- Exercise instructions:
For the entries below, return the line holding "D2: none -> LED yellow (A N_8, K +12V)" together with all lines after it, unchanged, and leave every picture out.

################

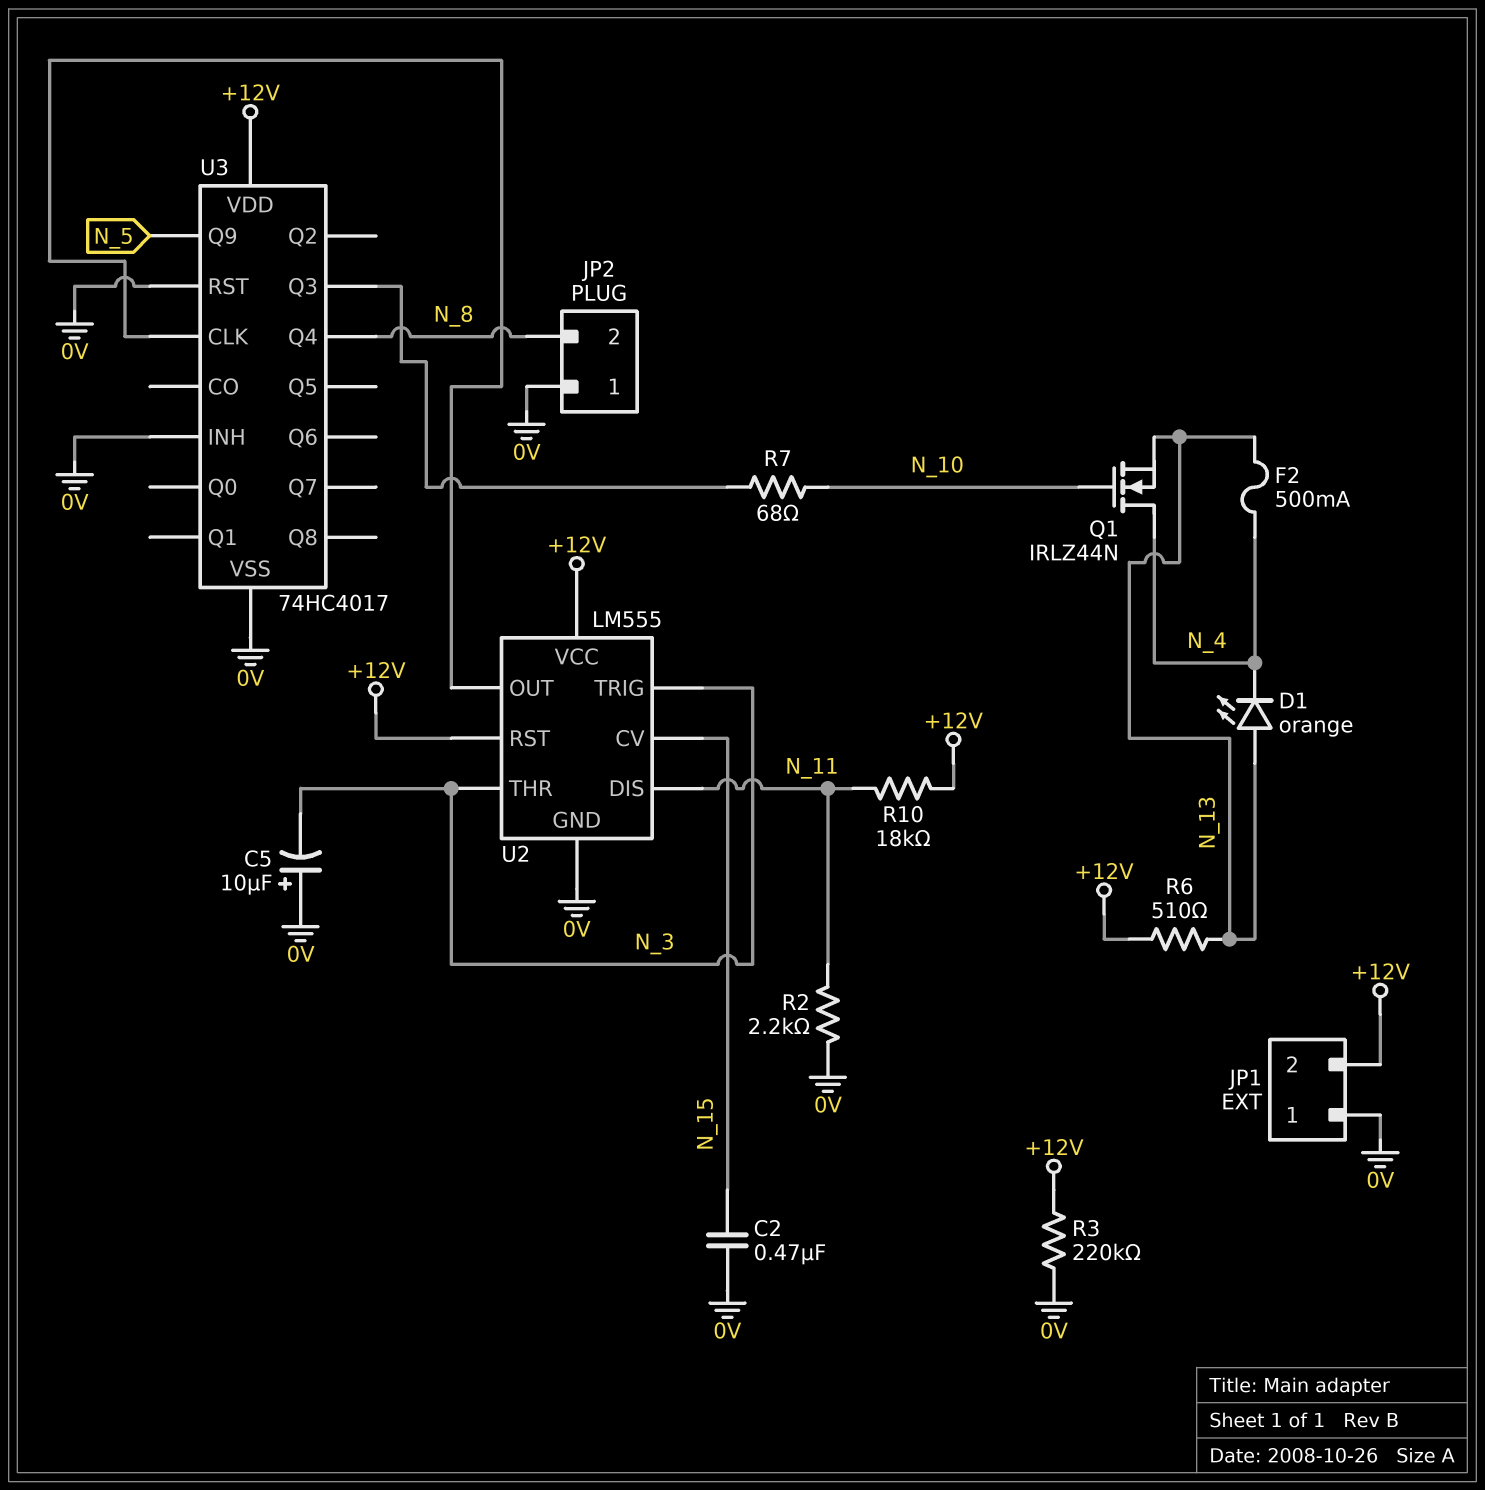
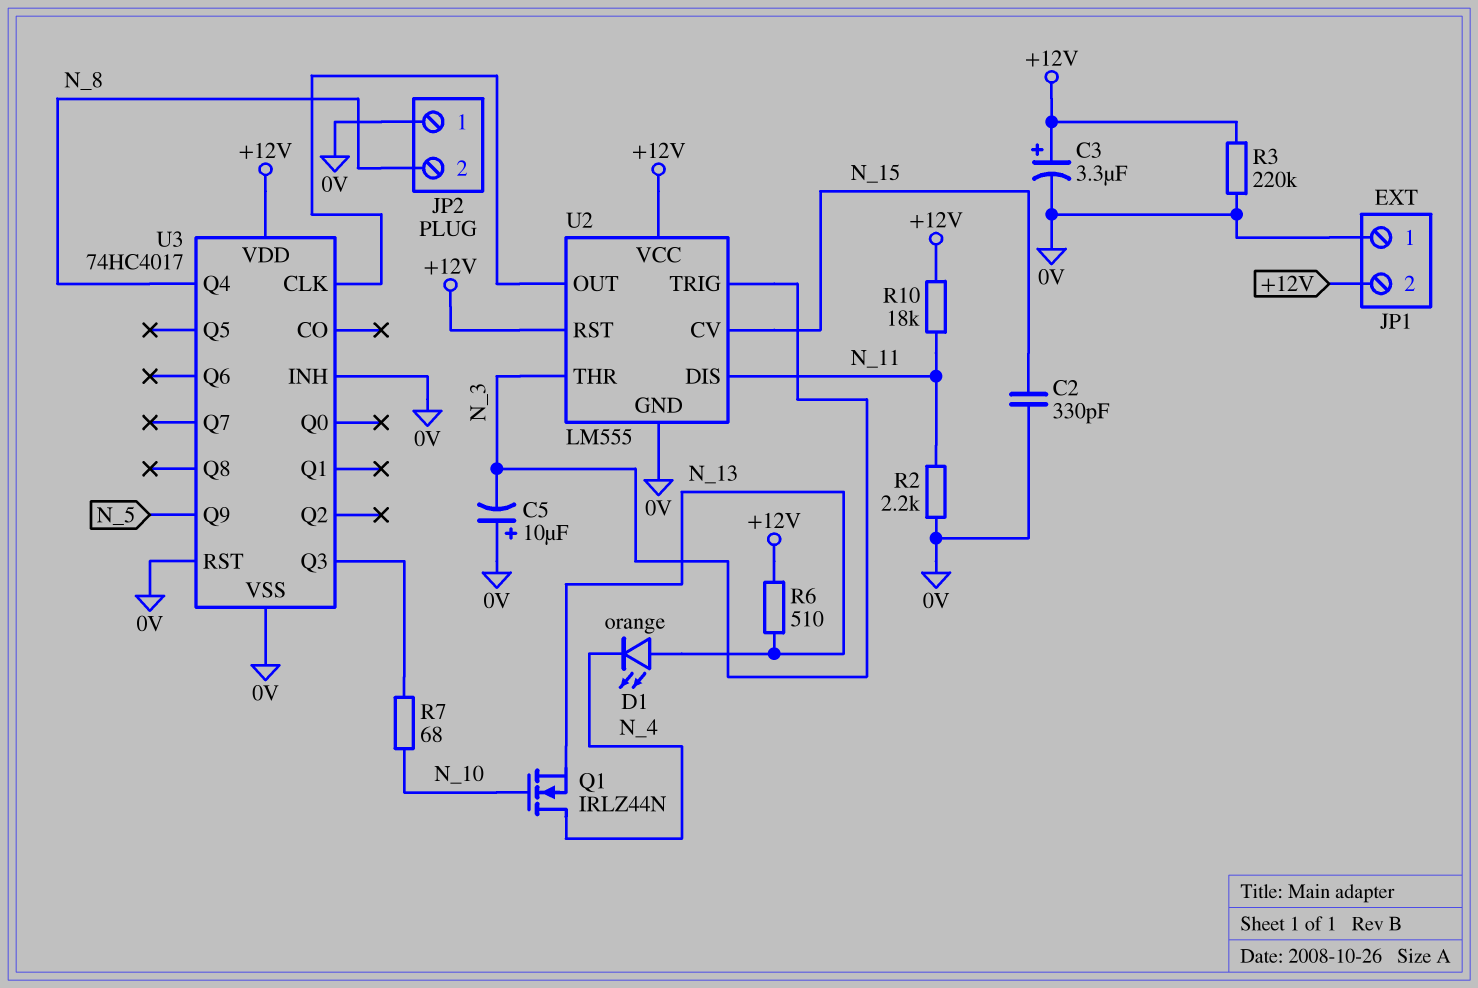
C2: 470nF (0V, N_15) -> 330pF (0V, N_15)
C3: none -> 3.3uF (plus +12V, minus 0V)
F2: 500mA (N_4, N_13) -> none

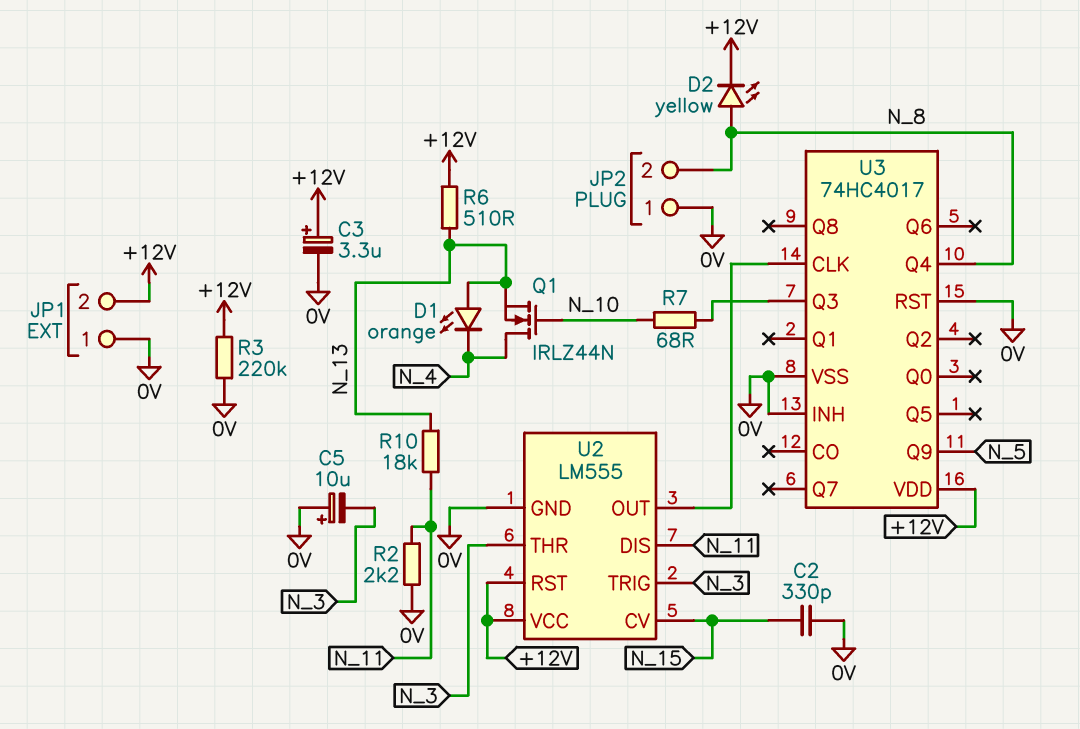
D2: none -> LED yellow (A N_8, K +12V)
R10: 18k (+12V, N_11) -> 18k (N_11, N_13)

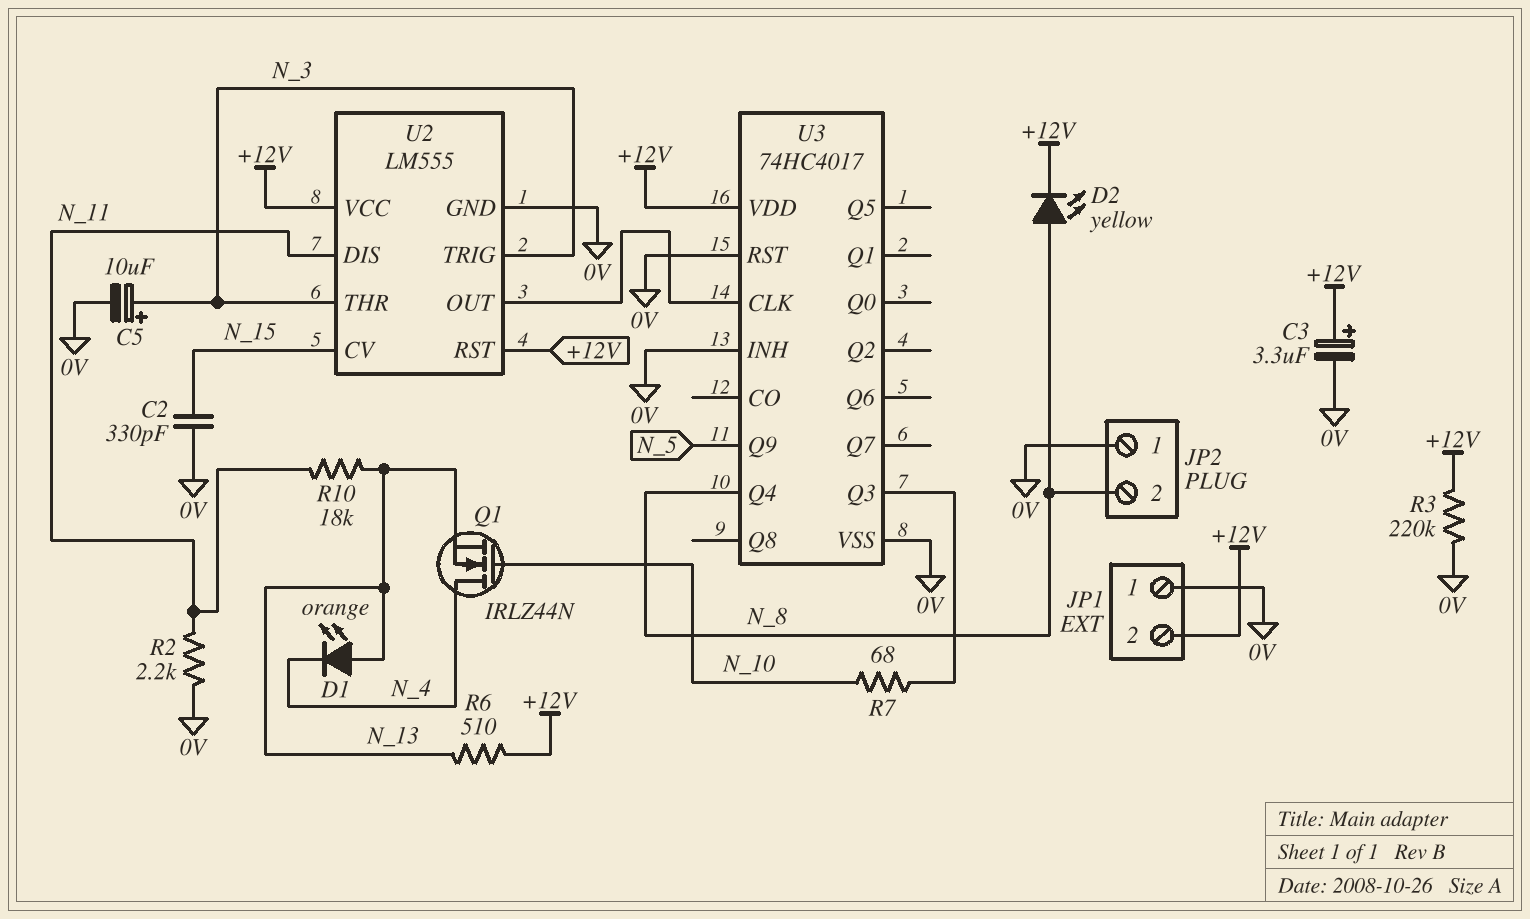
C5: 10uF (plus 0V, minus N_3) -> 10uF (plus N_3, minus 0V)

################

- Result:
D2: none -> LED yellow (A N_8, K +12V)
R10: 18k (+12V, N_11) -> 18k (N_11, N_13)

C5: 10uF (plus 0V, minus N_3) -> 10uF (plus N_3, minus 0V)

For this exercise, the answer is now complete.